- _Data shown_:

<<<<

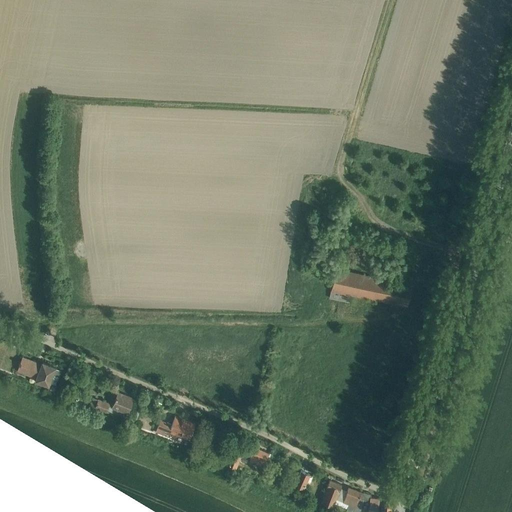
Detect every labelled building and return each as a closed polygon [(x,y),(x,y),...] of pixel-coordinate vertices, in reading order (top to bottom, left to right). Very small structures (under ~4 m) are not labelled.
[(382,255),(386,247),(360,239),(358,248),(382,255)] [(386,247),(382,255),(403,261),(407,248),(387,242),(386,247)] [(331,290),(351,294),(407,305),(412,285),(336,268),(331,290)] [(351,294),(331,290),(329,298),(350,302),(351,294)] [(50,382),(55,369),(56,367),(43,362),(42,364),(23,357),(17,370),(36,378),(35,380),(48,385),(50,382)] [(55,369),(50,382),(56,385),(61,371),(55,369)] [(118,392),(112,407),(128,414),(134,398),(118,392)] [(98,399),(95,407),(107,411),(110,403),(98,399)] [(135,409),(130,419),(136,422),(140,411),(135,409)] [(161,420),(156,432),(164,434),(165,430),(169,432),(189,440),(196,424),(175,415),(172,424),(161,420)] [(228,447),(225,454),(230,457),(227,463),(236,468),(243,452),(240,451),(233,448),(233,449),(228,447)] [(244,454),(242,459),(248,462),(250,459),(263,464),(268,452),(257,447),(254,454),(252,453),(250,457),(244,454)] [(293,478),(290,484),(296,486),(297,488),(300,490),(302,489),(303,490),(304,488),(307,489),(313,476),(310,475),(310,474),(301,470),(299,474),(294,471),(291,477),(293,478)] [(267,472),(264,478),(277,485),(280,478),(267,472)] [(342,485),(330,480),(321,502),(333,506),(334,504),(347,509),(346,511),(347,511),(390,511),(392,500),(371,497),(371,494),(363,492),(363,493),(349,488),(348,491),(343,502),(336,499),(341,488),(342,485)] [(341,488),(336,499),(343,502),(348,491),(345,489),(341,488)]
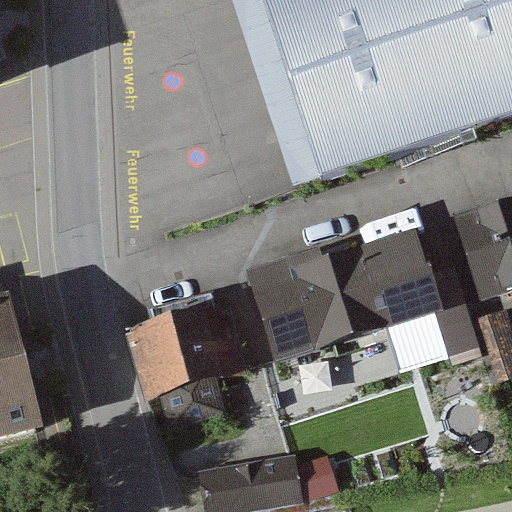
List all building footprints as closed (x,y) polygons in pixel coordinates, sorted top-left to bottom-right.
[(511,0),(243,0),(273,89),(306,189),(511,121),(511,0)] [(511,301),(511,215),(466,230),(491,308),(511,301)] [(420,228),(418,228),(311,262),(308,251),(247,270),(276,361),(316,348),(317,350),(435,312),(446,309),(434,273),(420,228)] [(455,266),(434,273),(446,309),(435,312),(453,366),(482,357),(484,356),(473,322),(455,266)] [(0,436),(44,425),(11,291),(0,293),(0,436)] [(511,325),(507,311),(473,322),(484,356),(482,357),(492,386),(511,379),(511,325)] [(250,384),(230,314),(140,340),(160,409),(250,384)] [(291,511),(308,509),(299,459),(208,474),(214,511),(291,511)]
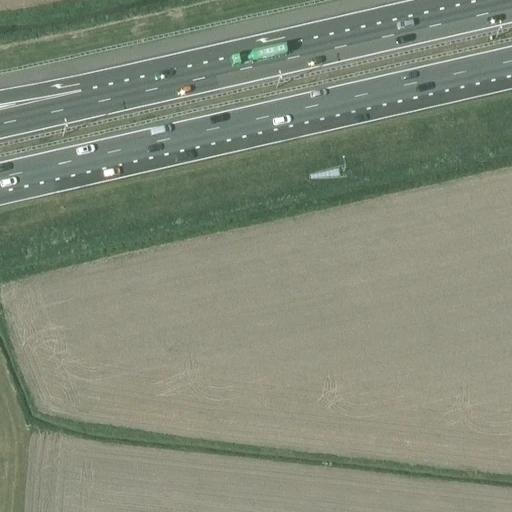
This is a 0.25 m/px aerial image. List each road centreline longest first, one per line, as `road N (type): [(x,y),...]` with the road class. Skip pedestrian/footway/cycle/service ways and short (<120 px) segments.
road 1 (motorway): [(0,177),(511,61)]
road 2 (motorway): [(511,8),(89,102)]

>>>>

- _Work to complete_: Transcribe the lines above word for word, leaving the pictures out of your answer.

- _Task response_:
Detect every labelled building and return each as a closed polygon [(x,y),(x,y),...] of pixel-coordinate vertices, in reading order (top to bottom, left to right). Very small structures (under ~4 m) are not labelled.
[(382,255),(386,247),(360,239),(358,248),(382,255)] [(386,247),(382,255),(403,261),(407,248),(387,242),(386,247)] [(331,290),(351,294),(407,305),(412,285),(336,268),(331,290)] [(351,294),(331,290),(329,298),(350,302),(351,294)] [(50,382),(55,369),(56,367),(43,362),(42,364),(23,357),(17,370),(36,378),(35,380),(48,385),(50,382)] [(55,369),(50,382),(56,385),(61,371),(55,369)] [(118,392),(112,407),(128,414),(134,398),(118,392)] [(98,399),(95,407),(107,411),(110,403),(98,399)] [(135,409),(130,419),(136,422),(140,411),(135,409)] [(161,420),(156,432),(164,434),(165,430),(169,432),(189,440),(196,424),(175,415),(172,424),(161,420)] [(228,447),(225,454),(230,457),(227,463),(236,468),(243,452),(240,451),(233,448),(233,449),(228,447)] [(244,454),(242,459),(248,462),(250,459),(263,464),(268,452),(257,447),(254,454),(252,453),(250,457),(244,454)] [(293,478),(290,484),(296,486),(297,488),(300,490),(302,489),(303,490),(304,488),(307,489),(313,476),(310,475),(310,474),(301,470),(299,474),(294,471),(291,477),(293,478)] [(267,472),(264,478),(277,485),(280,478),(267,472)] [(342,485),(330,480),(321,502),(333,506),(334,504),(347,509),(346,511),(347,511),(390,511),(392,500),(371,497),(371,494),(363,492),(363,493),(349,488),(348,491),(343,502),(336,499),(341,488),(342,485)] [(341,488),(336,499),(343,502),(348,491),(345,489),(341,488)]
List all building footprints as closed (x,y) polygons in pixel coordinates, sorted top-left to bottom-right.
[(511,0),(243,0),(273,89),(306,189),(511,121),(511,0)] [(511,301),(511,215),(466,230),(491,308),(511,301)] [(420,228),(418,228),(311,262),(308,251),(247,270),(276,361),(316,348),(317,350),(435,312),(446,309),(434,273),(420,228)] [(455,266),(434,273),(446,309),(435,312),(453,366),(482,357),(484,356),(473,322),(455,266)] [(0,436),(44,425),(11,291),(0,293),(0,436)] [(511,325),(507,311),(473,322),(484,356),(482,357),(492,386),(511,379),(511,325)] [(250,384),(230,314),(140,340),(160,409),(250,384)] [(291,511),(308,509),(299,459),(208,474),(214,511),(291,511)]
This is a 0.25 m/px aerial image. List each road centreline longest first, one per line, as `road N (type): [(x,y),...]` with the road class. Skip pedestrian/footway/cycle/service ways and short (<120 px) segments.
road 1 (motorway): [(0,177),(511,61)]
road 2 (motorway): [(511,8),(89,102)]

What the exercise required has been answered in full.